Written task: Give a faithful, exact copy of all entries, minus the images.

Study material:
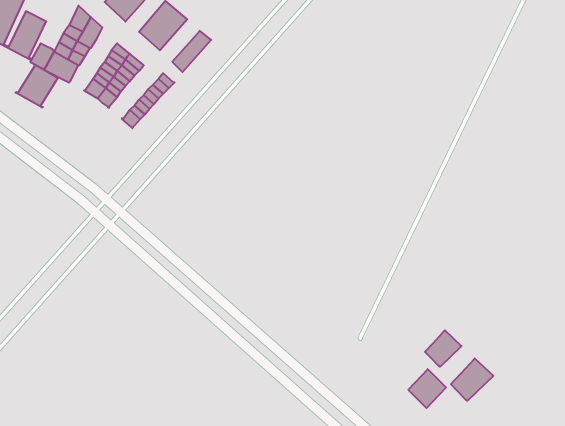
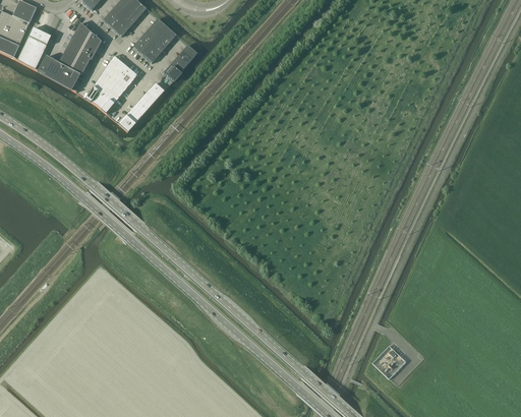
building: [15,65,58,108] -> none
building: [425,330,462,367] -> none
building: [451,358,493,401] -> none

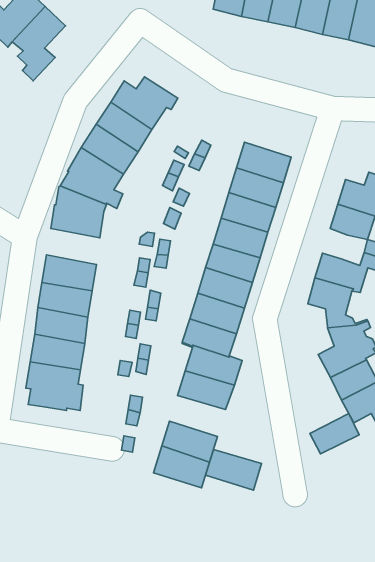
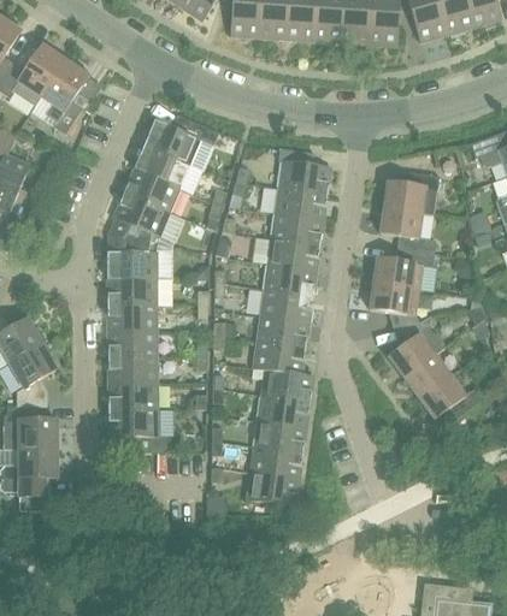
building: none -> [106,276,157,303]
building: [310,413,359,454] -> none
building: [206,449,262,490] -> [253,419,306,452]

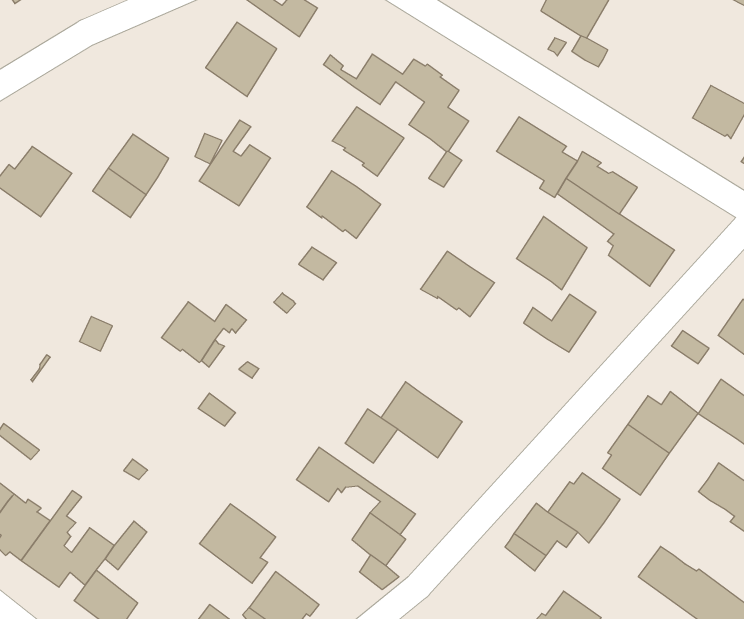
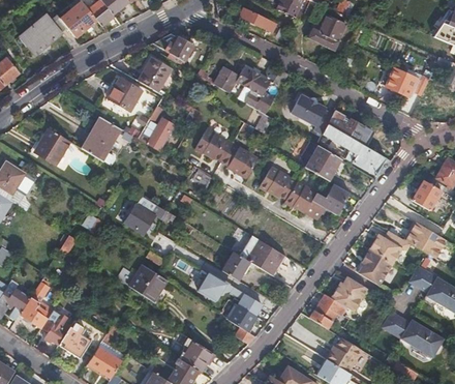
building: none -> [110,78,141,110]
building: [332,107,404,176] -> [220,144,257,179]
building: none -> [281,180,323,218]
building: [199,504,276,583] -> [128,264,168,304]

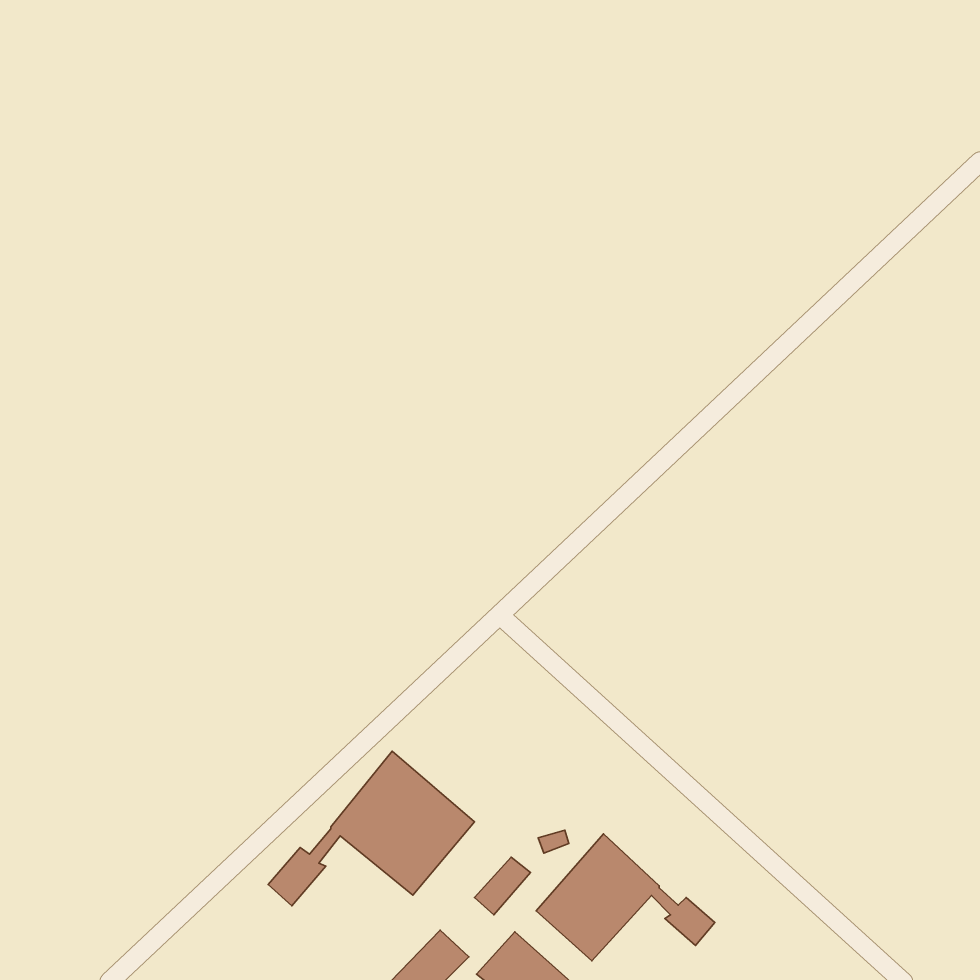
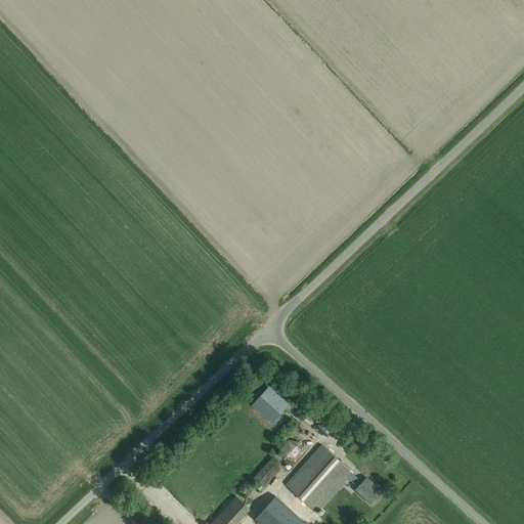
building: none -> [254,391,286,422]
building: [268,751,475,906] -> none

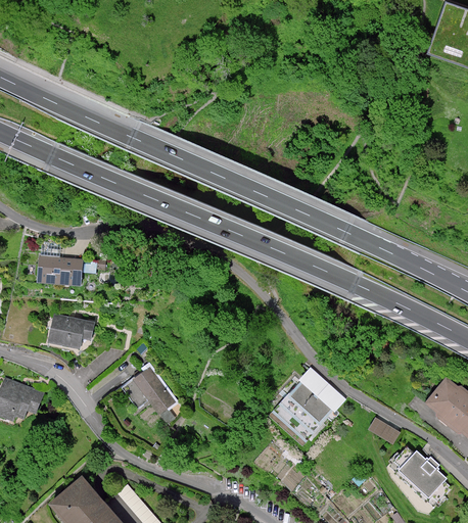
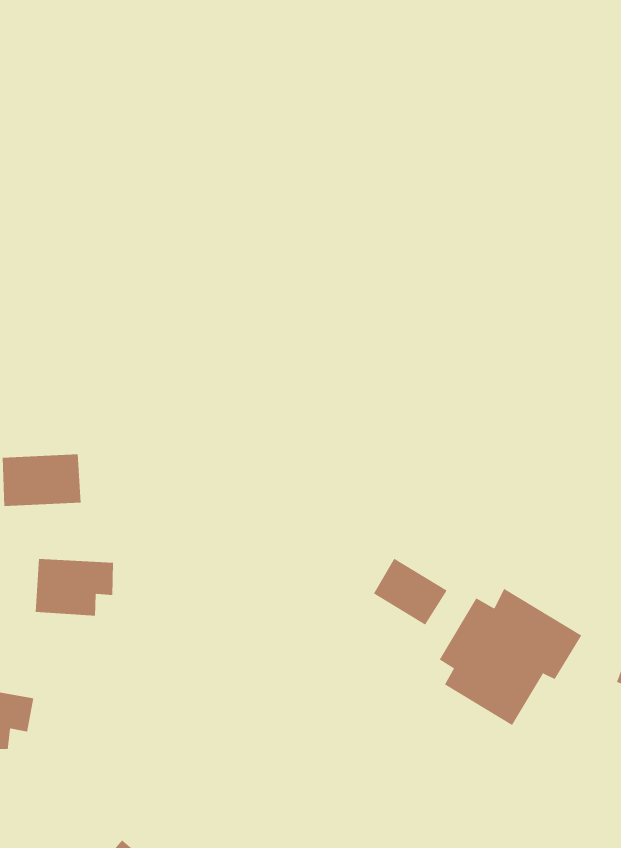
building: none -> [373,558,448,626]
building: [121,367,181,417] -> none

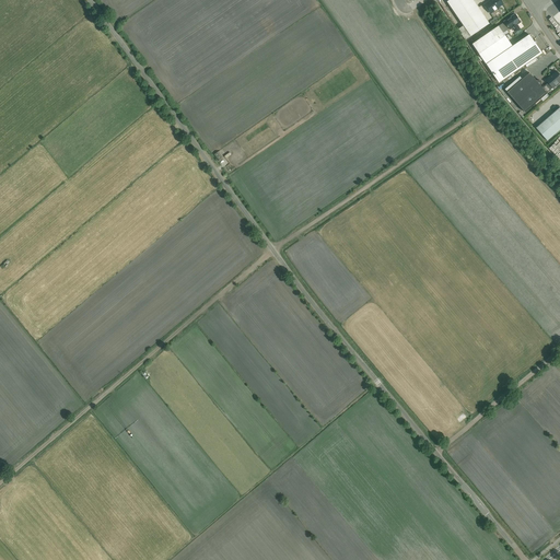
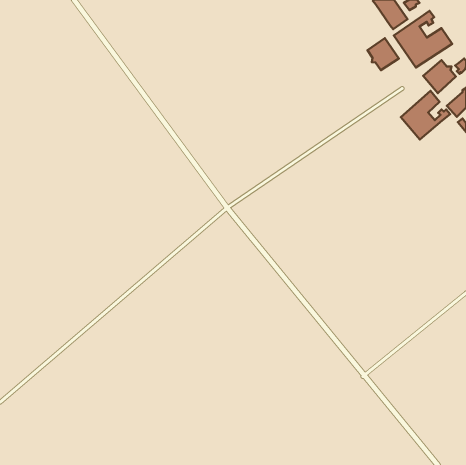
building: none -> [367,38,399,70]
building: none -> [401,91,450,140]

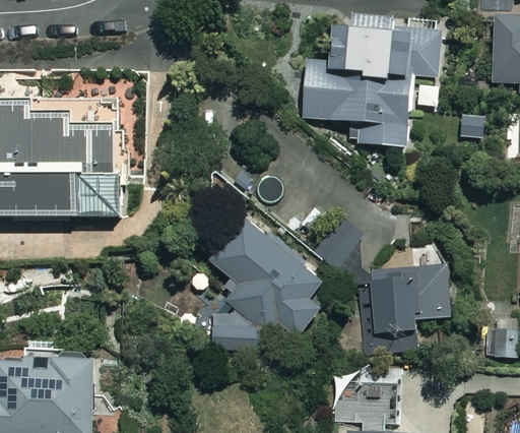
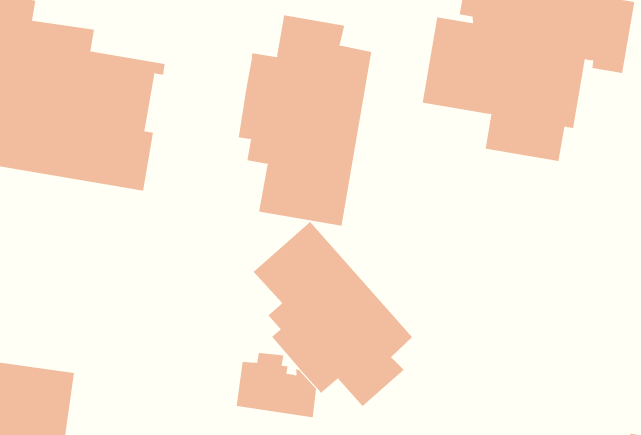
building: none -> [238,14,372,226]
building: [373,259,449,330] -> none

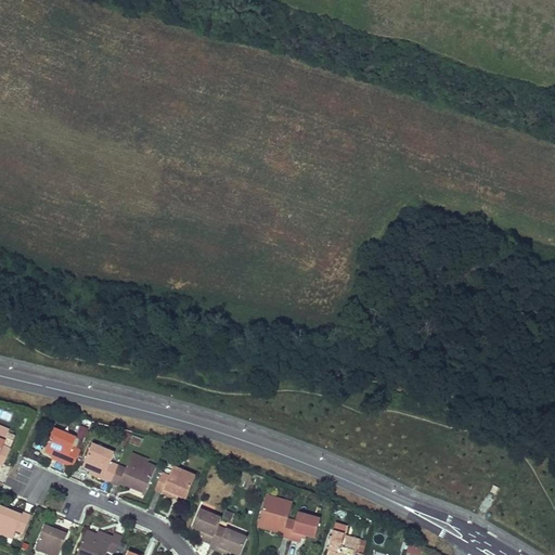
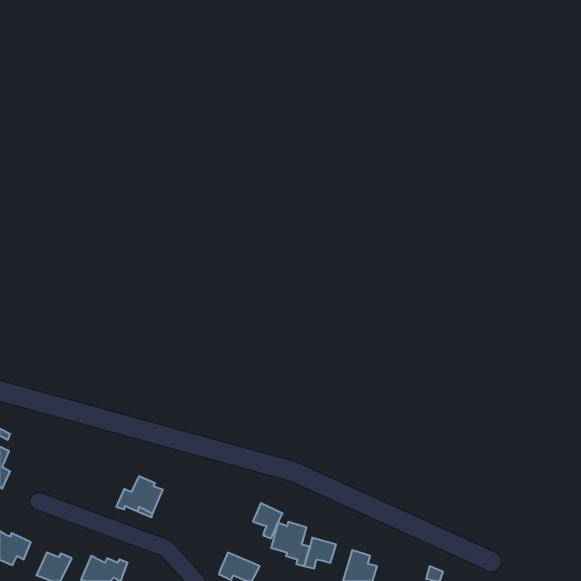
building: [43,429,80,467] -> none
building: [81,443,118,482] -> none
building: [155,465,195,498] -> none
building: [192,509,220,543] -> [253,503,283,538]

Expected answer:
building: [15,65,58,108] -> none
building: [425,330,462,367] -> none
building: [451,358,493,401] -> none

building: none -> [106,276,157,303]
building: [310,413,359,454] -> none
building: [206,449,262,490] -> [253,419,306,452]

building: none -> [110,78,141,110]
building: [332,107,404,176] -> [220,144,257,179]
building: none -> [281,180,323,218]
building: [199,504,276,583] -> [128,264,168,304]

building: none -> [254,391,286,422]
building: [268,751,475,906] -> none

building: none -> [373,558,448,626]
building: [121,367,181,417] -> none

building: none -> [367,38,399,70]
building: none -> [401,91,450,140]

building: none -> [238,14,372,226]
building: [373,259,449,330] -> none

building: [43,429,80,467] -> none
building: [81,443,118,482] -> none
building: [155,465,195,498] -> none
building: [192,509,220,543] -> [253,503,283,538]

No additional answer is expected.